• [Source records]
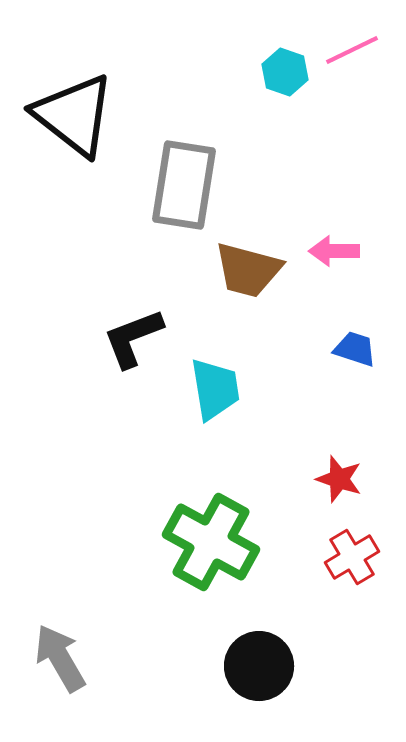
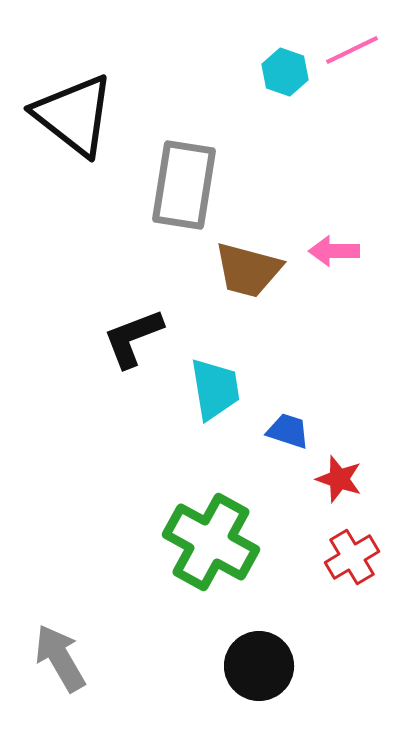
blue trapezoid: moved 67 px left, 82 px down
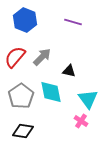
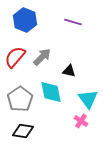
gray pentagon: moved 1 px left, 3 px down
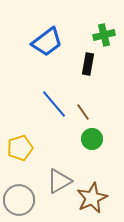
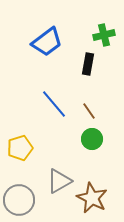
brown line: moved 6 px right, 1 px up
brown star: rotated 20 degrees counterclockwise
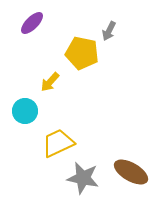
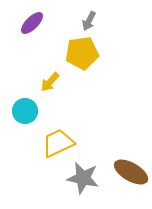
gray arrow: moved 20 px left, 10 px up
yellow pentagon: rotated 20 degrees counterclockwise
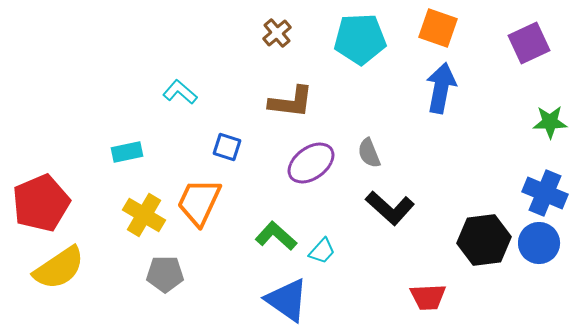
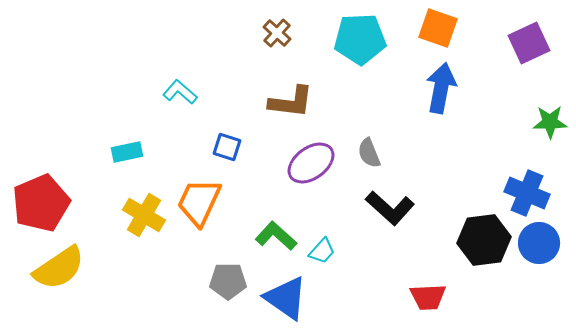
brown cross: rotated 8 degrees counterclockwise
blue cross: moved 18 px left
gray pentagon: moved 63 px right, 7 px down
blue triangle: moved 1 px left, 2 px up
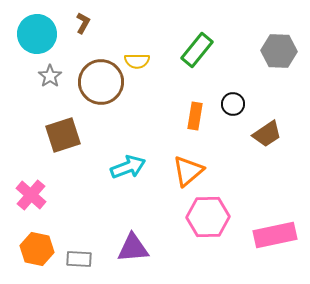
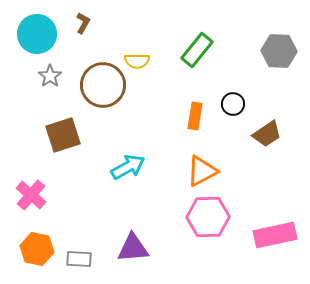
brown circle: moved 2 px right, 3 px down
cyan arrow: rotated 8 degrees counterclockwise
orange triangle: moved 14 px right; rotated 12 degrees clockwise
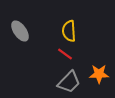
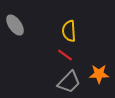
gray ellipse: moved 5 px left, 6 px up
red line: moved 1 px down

--

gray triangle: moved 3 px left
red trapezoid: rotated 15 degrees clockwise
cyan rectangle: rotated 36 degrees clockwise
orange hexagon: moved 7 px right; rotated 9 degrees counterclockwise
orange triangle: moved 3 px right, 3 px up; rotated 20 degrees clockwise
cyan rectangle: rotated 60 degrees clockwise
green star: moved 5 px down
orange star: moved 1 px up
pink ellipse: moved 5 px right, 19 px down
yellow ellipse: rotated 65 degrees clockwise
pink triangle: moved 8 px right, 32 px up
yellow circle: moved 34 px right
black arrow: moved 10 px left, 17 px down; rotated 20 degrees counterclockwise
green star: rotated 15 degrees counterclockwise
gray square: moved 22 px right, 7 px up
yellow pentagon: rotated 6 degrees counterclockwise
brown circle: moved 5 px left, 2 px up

• [PROBLEM TO WORK ON] Using the records above, copy word for word the line with "yellow circle: moved 34 px right", the line with "brown circle: moved 5 px left, 2 px up", and every line between them.

• [REPLY TO THE EXERCISE]
yellow circle: moved 34 px right
black arrow: moved 10 px left, 17 px down; rotated 20 degrees counterclockwise
green star: rotated 15 degrees counterclockwise
gray square: moved 22 px right, 7 px up
yellow pentagon: rotated 6 degrees counterclockwise
brown circle: moved 5 px left, 2 px up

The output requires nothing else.